[Problem]: Look through the data below and extract, unchanged, the lines from the one that contains "camera: 55 degrees right, 10 degrees down" to the one that contains "(489, 192) = (579, 232): turquoise", both included.

[Data supplied]:

□ □ □ □ □ □ □

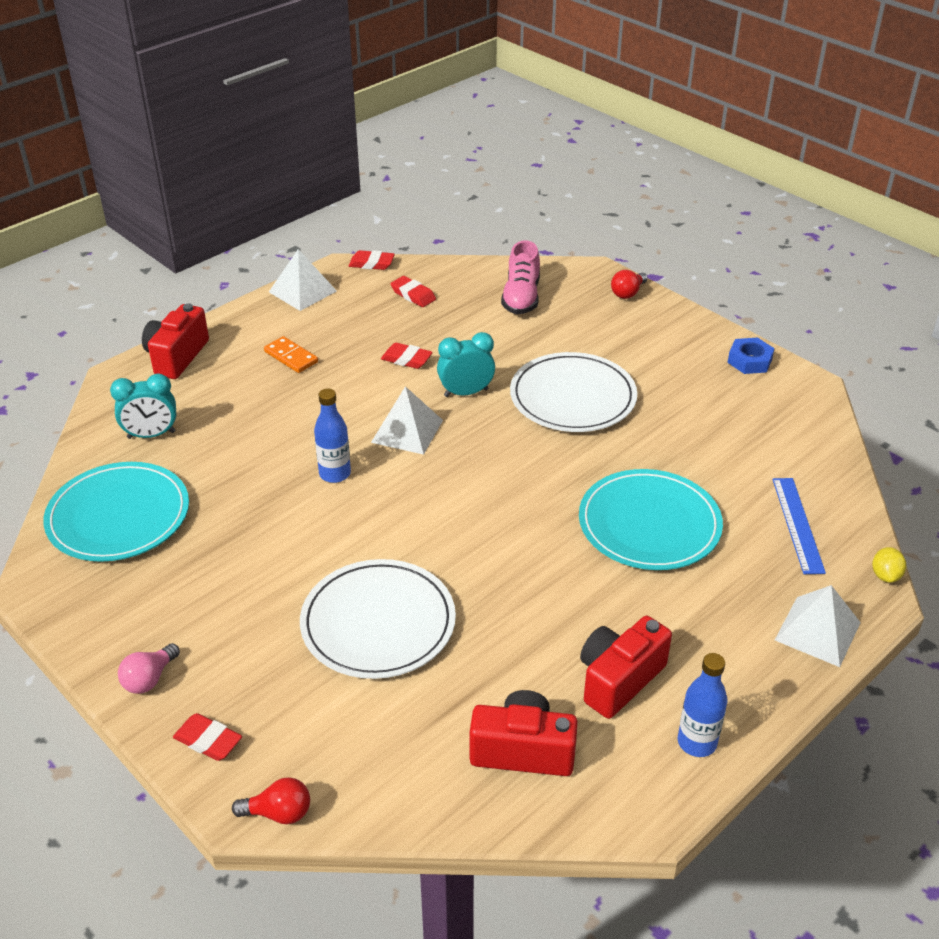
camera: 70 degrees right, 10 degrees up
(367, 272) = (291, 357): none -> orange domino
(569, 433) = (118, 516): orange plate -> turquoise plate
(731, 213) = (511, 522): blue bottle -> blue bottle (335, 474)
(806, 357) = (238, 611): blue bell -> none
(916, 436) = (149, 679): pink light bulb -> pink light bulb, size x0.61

□ □ □ □ □ □ □

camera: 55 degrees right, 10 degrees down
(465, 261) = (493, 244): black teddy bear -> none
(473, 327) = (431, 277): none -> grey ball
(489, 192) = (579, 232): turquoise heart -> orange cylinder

□ □ □ □ □ □ □

[Response]:
camera: 55 degrees right, 10 degrees down
(465, 261) = (493, 244): black teddy bear -> none
(473, 327) = (431, 277): none -> grey ball
(489, 192) = (579, 232): turquoise heart -> orange cylinder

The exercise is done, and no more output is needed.